▸ **EXERCISE OBJECTIVE**
Filter the listing so that only lines with the word "green" remain.

▸ **RECORDS TO USE**
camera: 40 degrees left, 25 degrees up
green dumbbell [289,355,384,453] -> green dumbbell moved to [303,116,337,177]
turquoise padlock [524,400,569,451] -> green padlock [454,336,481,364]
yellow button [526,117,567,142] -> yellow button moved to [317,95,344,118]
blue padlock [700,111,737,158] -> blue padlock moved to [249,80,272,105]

▸ **RESPONSE TO THIS EXERCISE**
green dumbbell [289,355,384,453] -> green dumbbell moved to [303,116,337,177]
turquoise padlock [524,400,569,451] -> green padlock [454,336,481,364]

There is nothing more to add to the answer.